▶ **Task directions**: Make an exact copy of the entries that come next.

▶ **Provided information**:
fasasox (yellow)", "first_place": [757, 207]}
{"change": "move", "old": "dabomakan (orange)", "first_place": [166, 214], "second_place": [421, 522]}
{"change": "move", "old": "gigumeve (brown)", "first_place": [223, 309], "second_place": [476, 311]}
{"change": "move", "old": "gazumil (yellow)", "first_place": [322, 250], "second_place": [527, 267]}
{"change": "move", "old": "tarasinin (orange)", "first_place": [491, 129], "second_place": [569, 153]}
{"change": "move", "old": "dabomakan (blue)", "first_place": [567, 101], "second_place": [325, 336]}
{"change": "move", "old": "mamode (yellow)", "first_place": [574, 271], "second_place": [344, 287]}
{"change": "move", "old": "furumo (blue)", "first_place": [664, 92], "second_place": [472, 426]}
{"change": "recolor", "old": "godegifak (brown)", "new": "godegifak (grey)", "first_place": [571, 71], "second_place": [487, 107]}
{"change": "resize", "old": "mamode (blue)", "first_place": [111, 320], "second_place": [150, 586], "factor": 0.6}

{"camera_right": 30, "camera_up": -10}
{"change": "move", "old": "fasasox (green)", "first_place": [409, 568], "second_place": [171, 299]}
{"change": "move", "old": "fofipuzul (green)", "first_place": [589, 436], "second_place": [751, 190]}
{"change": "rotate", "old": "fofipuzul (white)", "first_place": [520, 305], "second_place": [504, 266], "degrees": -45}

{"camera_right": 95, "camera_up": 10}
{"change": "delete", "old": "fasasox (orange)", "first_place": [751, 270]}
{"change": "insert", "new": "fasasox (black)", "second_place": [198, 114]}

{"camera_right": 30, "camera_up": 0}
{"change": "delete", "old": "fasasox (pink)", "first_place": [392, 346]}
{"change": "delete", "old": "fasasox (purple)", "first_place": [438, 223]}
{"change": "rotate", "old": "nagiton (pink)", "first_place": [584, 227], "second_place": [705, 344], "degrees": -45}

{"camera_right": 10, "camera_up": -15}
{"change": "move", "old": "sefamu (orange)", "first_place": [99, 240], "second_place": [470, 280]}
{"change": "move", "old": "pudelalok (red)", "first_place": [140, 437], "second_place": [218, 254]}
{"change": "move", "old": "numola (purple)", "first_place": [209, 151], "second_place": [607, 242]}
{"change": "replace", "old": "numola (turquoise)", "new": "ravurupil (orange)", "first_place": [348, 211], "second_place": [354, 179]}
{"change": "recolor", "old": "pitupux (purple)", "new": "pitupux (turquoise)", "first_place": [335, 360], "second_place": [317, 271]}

▶ **Output of the task**:
fasasox (yellow)", "first_place": [757, 207]}
{"change": "move", "old": "dabomakan (orange)", "first_place": [166, 214], "second_place": [421, 522]}
{"change": "move", "old": "gigumeve (brown)", "first_place": [223, 309], "second_place": [476, 311]}
{"change": "move", "old": "gazumil (yellow)", "first_place": [322, 250], "second_place": [527, 267]}
{"change": "move", "old": "tarasinin (orange)", "first_place": [491, 129], "second_place": [569, 153]}
{"change": "move", "old": "dabomakan (blue)", "first_place": [567, 101], "second_place": [325, 336]}
{"change": "move", "old": "mamode (yellow)", "first_place": [574, 271], "second_place": [344, 287]}
{"change": "move", "old": "furumo (blue)", "first_place": [664, 92], "second_place": [472, 426]}
{"change": "recolor", "old": "godegifak (brown)", "new": "godegifak (grey)", "first_place": [571, 71], "second_place": [487, 107]}
{"change": "resize", "old": "mamode (blue)", "first_place": [111, 320], "second_place": [150, 586], "factor": 0.6}

{"camera_right": 30, "camera_up": -10}
{"change": "move", "old": "fasasox (green)", "first_place": [409, 568], "second_place": [171, 299]}
{"change": "move", "old": "fofipuzul (green)", "first_place": [589, 436], "second_place": [751, 190]}
{"change": "rotate", "old": "fofipuzul (white)", "first_place": [520, 305], "second_place": [504, 266], "degrees": -45}

{"camera_right": 95, "camera_up": 10}
{"change": "delete", "old": "fasasox (orange)", "first_place": [751, 270]}
{"change": "insert", "new": "fasasox (black)", "second_place": [198, 114]}

{"camera_right": 30, "camera_up": 0}
{"change": "delete", "old": "fasasox (pink)", "first_place": [392, 346]}
{"change": "delete", "old": "fasasox (purple)", "first_place": [438, 223]}
{"change": "rotate", "old": "nagiton (pink)", "first_place": [584, 227], "second_place": [705, 344], "degrees": -45}

{"camera_right": 10, "camera_up": -15}
{"change": "move", "old": "sefamu (orange)", "first_place": [99, 240], "second_place": [470, 280]}
{"change": "move", "old": "pudelalok (red)", "first_place": [140, 437], "second_place": [218, 254]}
{"change": "move", "old": "numola (purple)", "first_place": [209, 151], "second_place": [607, 242]}
{"change": "replace", "old": "numola (turquoise)", "new": "ravurupil (orange)", "first_place": [348, 211], "second_place": [354, 179]}
{"change": "recolor", "old": "pitupux (purple)", "new": "pitupux (turquoise)", "first_place": [335, 360], "second_place": [317, 271]}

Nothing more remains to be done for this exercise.